__WHAT YOU ARE ASKED TO DO__
Copy out the listing below without changes, starting at its first line and ending at the line that contains "Doha: 9:58 -> 7:18", with both of those lines included.

· · ·

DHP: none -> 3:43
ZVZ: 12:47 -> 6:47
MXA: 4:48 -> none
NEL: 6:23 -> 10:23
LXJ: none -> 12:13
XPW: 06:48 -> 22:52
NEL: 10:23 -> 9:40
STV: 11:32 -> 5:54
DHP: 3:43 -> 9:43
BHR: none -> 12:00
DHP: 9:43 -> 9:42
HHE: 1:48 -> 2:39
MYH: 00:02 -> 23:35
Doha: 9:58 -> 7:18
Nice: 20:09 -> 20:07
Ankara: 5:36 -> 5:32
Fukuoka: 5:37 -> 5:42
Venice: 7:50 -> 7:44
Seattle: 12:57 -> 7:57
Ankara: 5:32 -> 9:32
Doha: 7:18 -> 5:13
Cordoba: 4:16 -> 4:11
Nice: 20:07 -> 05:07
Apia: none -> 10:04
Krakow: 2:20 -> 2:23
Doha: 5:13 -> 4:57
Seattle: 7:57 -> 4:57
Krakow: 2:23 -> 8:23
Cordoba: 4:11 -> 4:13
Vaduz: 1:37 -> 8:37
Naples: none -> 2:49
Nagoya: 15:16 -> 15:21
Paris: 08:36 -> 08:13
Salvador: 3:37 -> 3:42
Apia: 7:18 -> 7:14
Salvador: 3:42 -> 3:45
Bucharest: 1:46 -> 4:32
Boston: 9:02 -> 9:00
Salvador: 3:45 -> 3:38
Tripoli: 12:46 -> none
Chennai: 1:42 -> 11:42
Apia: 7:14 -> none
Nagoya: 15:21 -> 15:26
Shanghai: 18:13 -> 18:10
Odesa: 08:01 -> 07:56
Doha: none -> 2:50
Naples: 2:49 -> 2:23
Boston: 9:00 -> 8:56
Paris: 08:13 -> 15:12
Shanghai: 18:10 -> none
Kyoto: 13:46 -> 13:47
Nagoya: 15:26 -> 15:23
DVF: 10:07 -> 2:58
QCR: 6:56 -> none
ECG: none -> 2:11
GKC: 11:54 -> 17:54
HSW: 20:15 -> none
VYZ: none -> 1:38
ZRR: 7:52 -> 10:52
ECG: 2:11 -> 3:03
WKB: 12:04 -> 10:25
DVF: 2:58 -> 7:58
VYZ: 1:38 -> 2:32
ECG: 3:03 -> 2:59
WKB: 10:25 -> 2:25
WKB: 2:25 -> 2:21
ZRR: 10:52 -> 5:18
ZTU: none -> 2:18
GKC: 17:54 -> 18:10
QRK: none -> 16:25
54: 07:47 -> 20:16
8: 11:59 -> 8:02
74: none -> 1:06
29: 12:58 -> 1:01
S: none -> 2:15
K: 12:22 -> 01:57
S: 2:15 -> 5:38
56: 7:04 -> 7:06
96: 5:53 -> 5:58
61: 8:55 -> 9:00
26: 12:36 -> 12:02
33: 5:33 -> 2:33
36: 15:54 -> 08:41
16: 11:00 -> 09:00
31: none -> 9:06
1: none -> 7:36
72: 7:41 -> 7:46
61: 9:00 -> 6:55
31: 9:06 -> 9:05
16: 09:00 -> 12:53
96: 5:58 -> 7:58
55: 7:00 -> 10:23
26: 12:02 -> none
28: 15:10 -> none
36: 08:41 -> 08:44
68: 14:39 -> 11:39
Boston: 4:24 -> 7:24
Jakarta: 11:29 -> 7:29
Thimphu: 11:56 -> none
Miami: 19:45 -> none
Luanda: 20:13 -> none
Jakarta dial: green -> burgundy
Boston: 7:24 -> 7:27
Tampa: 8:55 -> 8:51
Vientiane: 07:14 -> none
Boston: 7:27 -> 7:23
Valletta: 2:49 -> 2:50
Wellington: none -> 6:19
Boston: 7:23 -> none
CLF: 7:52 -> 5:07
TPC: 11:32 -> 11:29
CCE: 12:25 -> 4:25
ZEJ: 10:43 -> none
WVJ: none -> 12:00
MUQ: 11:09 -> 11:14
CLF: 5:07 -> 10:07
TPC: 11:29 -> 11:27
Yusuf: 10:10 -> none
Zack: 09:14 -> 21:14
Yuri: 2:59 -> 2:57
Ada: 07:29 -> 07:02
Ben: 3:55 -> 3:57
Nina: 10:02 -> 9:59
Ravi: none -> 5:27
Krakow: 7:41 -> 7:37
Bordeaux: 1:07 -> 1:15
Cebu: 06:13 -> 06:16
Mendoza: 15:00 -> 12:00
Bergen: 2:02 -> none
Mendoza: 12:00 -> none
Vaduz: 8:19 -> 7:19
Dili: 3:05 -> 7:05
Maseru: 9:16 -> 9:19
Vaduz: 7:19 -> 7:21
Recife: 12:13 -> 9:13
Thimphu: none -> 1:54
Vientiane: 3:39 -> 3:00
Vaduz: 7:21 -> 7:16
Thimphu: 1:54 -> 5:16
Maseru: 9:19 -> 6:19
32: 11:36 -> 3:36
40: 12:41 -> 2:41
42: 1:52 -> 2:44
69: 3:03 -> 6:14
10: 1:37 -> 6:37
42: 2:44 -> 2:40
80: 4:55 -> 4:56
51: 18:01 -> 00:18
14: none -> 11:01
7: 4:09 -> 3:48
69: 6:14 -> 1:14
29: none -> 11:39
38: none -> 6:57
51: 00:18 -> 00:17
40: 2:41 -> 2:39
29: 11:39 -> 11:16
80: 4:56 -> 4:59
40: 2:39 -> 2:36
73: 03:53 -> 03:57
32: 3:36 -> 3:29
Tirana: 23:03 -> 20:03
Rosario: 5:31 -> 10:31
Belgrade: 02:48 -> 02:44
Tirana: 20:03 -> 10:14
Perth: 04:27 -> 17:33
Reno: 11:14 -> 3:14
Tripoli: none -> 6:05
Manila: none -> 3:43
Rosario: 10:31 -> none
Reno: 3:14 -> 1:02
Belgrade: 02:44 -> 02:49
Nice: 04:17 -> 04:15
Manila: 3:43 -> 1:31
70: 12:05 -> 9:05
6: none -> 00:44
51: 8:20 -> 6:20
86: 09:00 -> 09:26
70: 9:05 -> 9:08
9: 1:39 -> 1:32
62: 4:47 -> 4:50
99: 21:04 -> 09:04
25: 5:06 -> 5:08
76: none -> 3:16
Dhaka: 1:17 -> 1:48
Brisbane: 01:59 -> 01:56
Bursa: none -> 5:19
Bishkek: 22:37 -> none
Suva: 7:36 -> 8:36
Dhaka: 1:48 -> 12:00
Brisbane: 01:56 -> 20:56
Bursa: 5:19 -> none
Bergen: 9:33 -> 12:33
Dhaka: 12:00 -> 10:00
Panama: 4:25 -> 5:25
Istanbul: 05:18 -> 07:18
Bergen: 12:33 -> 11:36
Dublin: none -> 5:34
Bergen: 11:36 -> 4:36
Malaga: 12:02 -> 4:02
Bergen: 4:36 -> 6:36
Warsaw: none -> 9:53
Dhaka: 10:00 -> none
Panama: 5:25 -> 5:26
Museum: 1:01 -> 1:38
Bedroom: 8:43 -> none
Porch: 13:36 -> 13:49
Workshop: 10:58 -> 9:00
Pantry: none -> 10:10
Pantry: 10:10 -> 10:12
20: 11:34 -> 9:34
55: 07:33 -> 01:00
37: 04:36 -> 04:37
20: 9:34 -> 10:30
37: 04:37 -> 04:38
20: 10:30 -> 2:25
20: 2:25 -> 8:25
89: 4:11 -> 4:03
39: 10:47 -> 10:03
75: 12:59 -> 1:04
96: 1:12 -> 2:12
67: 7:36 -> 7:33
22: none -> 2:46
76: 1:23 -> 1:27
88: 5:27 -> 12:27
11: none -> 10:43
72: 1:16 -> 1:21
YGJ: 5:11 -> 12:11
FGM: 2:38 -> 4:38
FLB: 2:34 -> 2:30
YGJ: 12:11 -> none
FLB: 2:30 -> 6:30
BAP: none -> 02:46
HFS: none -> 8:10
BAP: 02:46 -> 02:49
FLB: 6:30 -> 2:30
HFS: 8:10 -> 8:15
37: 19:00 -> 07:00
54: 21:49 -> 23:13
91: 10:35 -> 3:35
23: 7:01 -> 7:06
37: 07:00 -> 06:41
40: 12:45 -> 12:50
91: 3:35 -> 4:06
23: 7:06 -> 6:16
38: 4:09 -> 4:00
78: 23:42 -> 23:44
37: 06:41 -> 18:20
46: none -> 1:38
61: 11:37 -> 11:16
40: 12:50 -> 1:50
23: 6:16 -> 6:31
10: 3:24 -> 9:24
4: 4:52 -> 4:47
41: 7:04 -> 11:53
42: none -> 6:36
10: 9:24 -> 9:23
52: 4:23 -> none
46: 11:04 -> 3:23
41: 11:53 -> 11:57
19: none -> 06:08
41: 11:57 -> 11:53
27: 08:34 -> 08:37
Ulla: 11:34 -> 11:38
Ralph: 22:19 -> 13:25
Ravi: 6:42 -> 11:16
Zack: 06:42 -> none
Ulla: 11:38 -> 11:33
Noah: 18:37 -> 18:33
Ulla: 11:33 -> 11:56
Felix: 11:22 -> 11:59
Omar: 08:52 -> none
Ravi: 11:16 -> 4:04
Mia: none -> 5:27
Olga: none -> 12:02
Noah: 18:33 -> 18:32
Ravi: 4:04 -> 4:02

· · ·

__EXERCISE OUTPUT__
DHP: none -> 3:43
ZVZ: 12:47 -> 6:47
MXA: 4:48 -> none
NEL: 6:23 -> 10:23
LXJ: none -> 12:13
XPW: 06:48 -> 22:52
NEL: 10:23 -> 9:40
STV: 11:32 -> 5:54
DHP: 3:43 -> 9:43
BHR: none -> 12:00
DHP: 9:43 -> 9:42
HHE: 1:48 -> 2:39
MYH: 00:02 -> 23:35
Doha: 9:58 -> 7:18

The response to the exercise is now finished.